Listed entries:
******
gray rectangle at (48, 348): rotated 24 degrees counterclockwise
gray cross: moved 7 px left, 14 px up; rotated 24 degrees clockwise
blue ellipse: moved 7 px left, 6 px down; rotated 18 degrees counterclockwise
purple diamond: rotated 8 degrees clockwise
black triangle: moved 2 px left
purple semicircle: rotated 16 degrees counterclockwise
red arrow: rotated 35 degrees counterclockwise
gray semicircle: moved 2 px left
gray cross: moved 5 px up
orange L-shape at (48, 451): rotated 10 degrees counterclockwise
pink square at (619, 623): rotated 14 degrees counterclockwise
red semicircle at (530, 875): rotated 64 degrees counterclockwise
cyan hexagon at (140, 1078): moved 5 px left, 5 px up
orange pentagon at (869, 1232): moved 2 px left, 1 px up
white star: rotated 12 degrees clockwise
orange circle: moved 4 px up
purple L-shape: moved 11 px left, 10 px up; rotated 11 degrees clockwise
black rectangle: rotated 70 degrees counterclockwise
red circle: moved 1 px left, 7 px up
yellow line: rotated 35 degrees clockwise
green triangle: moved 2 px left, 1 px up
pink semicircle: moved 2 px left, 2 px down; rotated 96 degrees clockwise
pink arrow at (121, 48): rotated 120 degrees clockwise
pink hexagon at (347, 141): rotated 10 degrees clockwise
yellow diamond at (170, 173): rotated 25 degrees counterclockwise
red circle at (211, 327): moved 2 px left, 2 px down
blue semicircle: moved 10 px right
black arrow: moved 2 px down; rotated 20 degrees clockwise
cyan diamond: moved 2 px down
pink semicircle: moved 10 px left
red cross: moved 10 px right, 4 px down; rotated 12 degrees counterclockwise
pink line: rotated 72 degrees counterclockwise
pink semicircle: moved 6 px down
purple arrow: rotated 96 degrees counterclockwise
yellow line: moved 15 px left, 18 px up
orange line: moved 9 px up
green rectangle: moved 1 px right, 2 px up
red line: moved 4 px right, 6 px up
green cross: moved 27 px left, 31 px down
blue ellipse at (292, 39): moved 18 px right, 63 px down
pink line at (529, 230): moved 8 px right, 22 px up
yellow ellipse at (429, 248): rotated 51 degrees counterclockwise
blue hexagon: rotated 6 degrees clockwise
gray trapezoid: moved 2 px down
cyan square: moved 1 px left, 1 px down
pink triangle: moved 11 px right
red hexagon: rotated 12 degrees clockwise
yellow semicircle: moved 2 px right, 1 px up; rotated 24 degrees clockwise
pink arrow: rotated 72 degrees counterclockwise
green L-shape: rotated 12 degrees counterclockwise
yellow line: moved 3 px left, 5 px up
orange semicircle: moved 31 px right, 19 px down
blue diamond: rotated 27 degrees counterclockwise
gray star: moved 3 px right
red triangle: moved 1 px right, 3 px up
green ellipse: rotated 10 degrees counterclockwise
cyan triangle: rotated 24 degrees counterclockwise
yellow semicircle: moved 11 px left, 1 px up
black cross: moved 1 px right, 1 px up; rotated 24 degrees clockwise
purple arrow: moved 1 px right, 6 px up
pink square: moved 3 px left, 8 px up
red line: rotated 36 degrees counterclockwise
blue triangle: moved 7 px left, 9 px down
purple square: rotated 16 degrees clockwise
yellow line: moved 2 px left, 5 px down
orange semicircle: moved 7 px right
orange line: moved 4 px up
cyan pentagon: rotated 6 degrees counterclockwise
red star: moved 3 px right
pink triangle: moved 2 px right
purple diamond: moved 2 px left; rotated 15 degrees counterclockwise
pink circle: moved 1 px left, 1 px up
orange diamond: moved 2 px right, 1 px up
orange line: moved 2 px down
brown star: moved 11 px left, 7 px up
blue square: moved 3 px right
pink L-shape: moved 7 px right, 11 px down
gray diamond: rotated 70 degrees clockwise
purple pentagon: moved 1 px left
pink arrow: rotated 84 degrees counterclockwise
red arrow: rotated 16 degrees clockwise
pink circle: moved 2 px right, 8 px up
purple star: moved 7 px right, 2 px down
******
Directive: Count the lines in the items above that include the word "ellipse" and reply with only that number.

The answer: 4